--- START ---

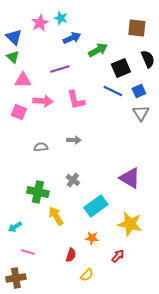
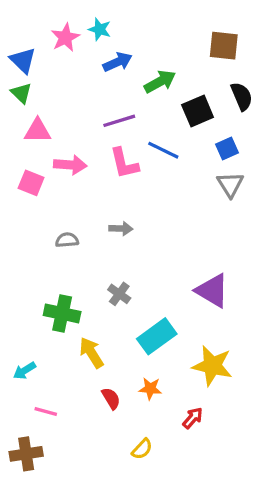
purple line: (60, 69) -> (119, 121), moved
blue line: (113, 91) -> (163, 150), moved
red semicircle: (71, 255) -> (111, 398), moved, turned -48

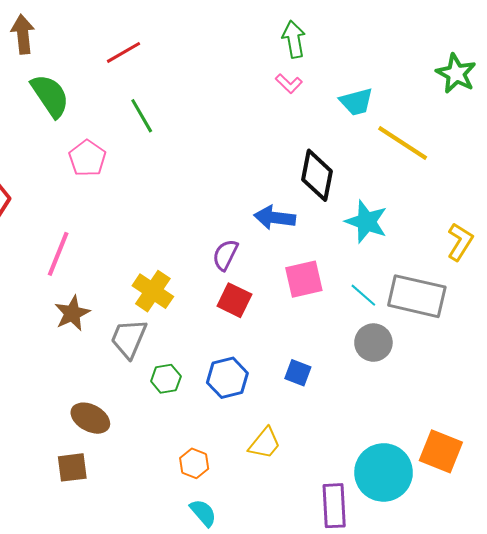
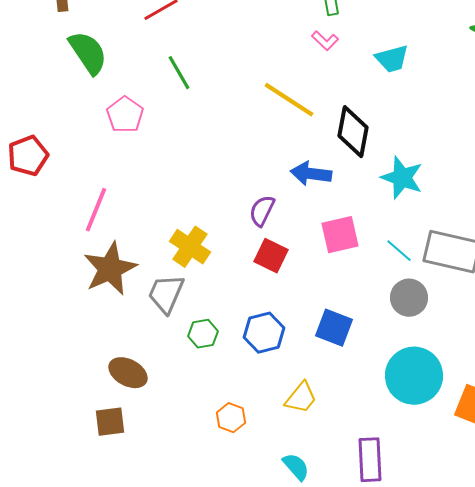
yellow line: (403, 143) -> (289, 100), moved
brown star: (72, 313) -> (110, 269), size x1.5
blue square: (298, 373) -> (334, 328), size x1.4
cyan circle: (384, 472) -> (414, 376), moved
cyan semicircle: (203, 513) -> (296, 467), moved

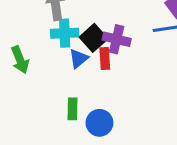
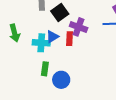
cyan cross: (65, 33) -> (41, 43), moved
black square: (94, 38) -> (60, 13), moved

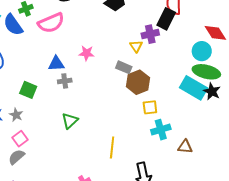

--- END ---

Print the listing word for word but skip its pictures.

purple line: (60, 69) -> (119, 121), moved
blue line: (113, 91) -> (163, 150), moved
red semicircle: (71, 255) -> (111, 398), moved, turned -48

yellow line: (403, 143) -> (289, 100), moved
brown star: (72, 313) -> (110, 269), size x1.5
blue square: (298, 373) -> (334, 328), size x1.4
cyan circle: (384, 472) -> (414, 376), moved
cyan semicircle: (203, 513) -> (296, 467), moved

cyan cross: (65, 33) -> (41, 43), moved
black square: (94, 38) -> (60, 13), moved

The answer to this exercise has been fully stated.